Your copy of the lines below must match them exactly and contain no images.

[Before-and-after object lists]

══════════

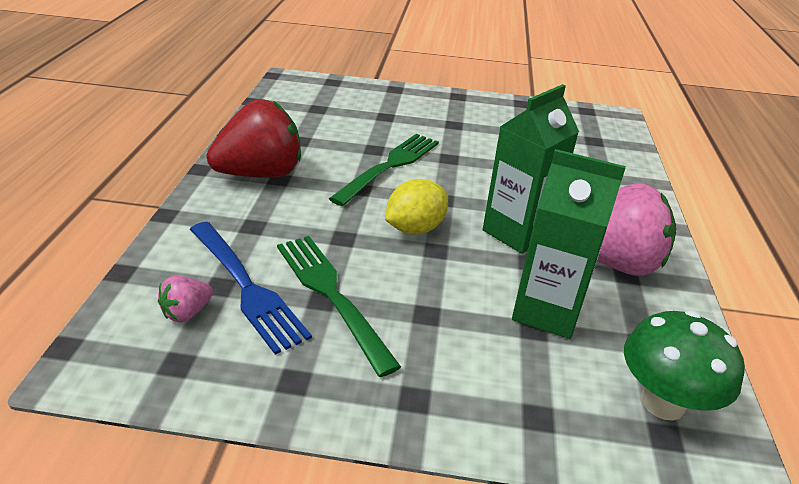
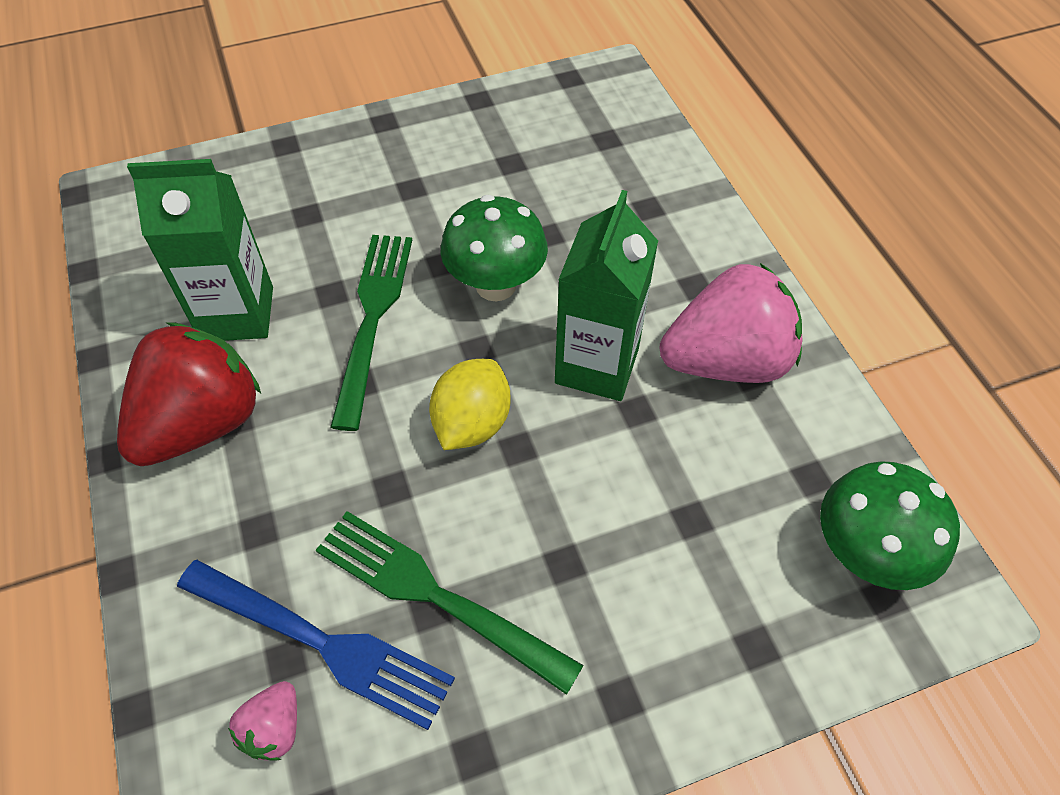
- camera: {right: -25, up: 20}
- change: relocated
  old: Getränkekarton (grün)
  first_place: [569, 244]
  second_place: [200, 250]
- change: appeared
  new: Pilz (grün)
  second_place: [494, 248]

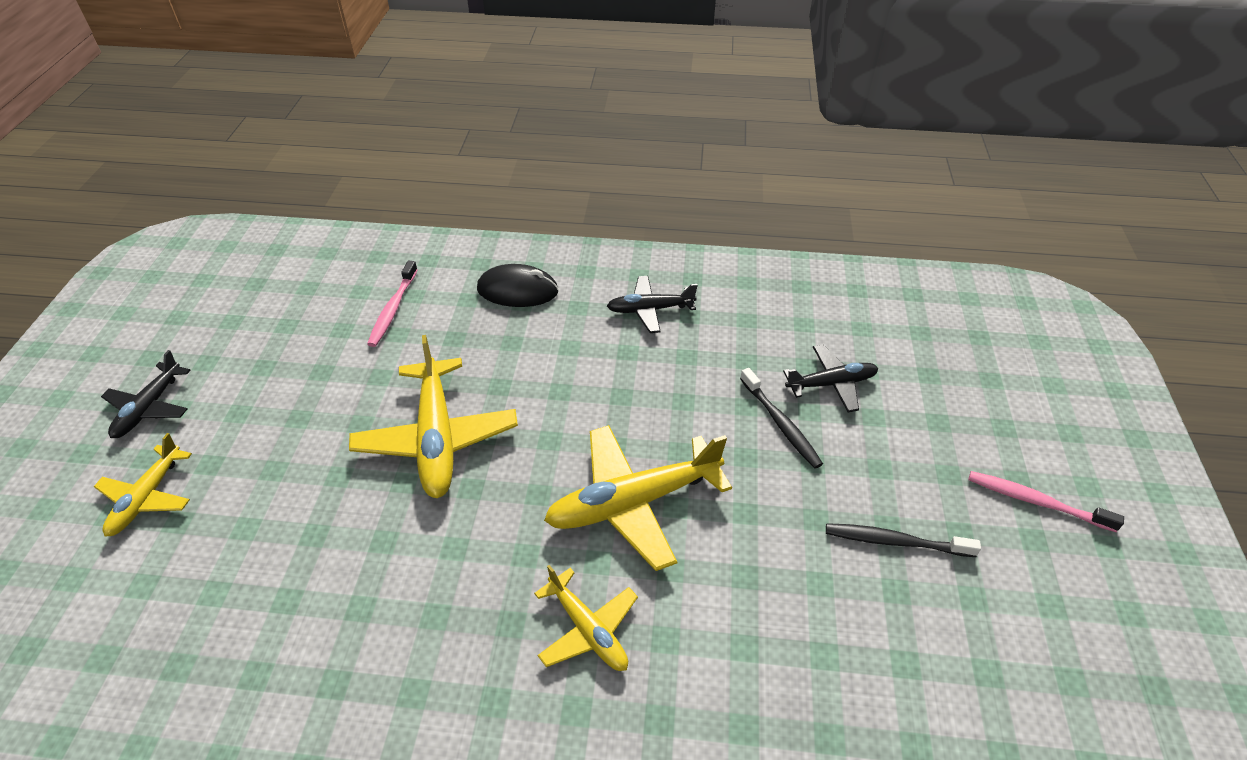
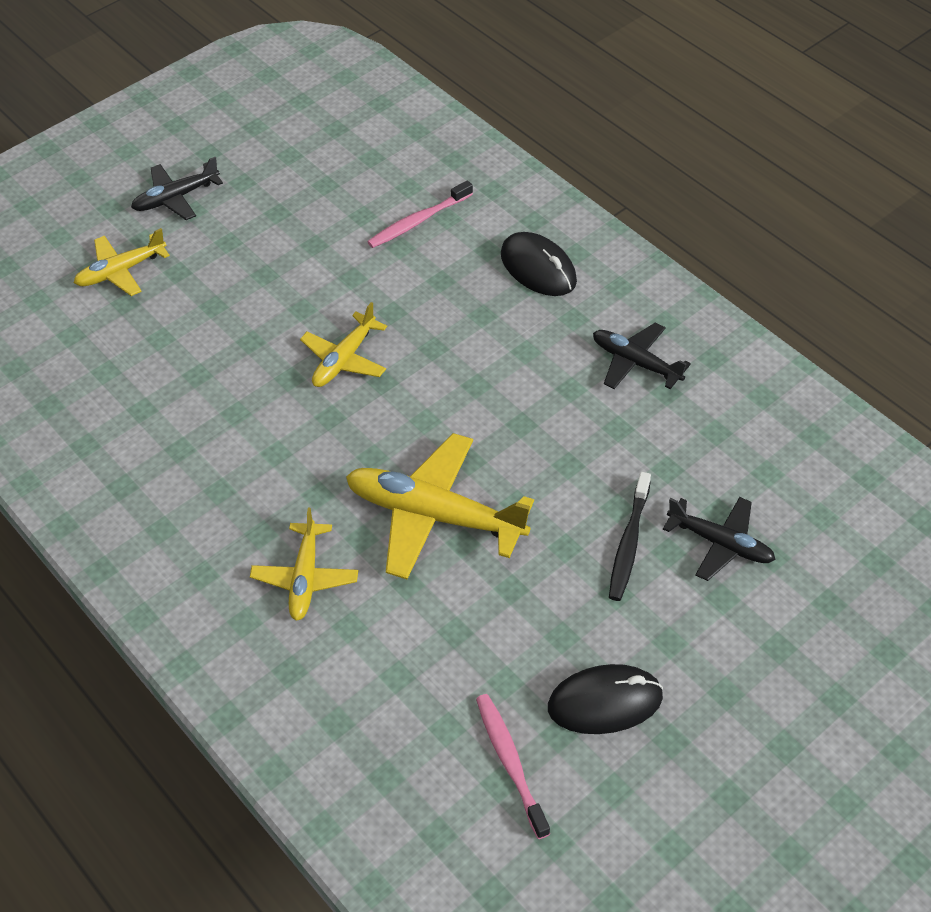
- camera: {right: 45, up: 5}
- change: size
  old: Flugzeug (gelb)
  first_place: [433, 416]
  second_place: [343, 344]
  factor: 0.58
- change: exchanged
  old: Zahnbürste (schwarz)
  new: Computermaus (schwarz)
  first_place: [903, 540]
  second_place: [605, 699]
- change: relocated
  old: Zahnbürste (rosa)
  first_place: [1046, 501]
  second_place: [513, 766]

══════════

● **OUTPUT OF THE TASK**
- camera: {right: -25, up: 20}
- change: relocated
  old: Getränkekarton (grün)
  first_place: [569, 244]
  second_place: [200, 250]
- change: appeared
  new: Pilz (grün)
  second_place: [494, 248]

- camera: {right: 45, up: 5}
- change: size
  old: Flugzeug (gelb)
  first_place: [433, 416]
  second_place: [343, 344]
  factor: 0.58
- change: exchanged
  old: Zahnbürste (schwarz)
  new: Computermaus (schwarz)
  first_place: [903, 540]
  second_place: [605, 699]
- change: relocated
  old: Zahnbürste (rosa)
  first_place: [1046, 501]
  second_place: [513, 766]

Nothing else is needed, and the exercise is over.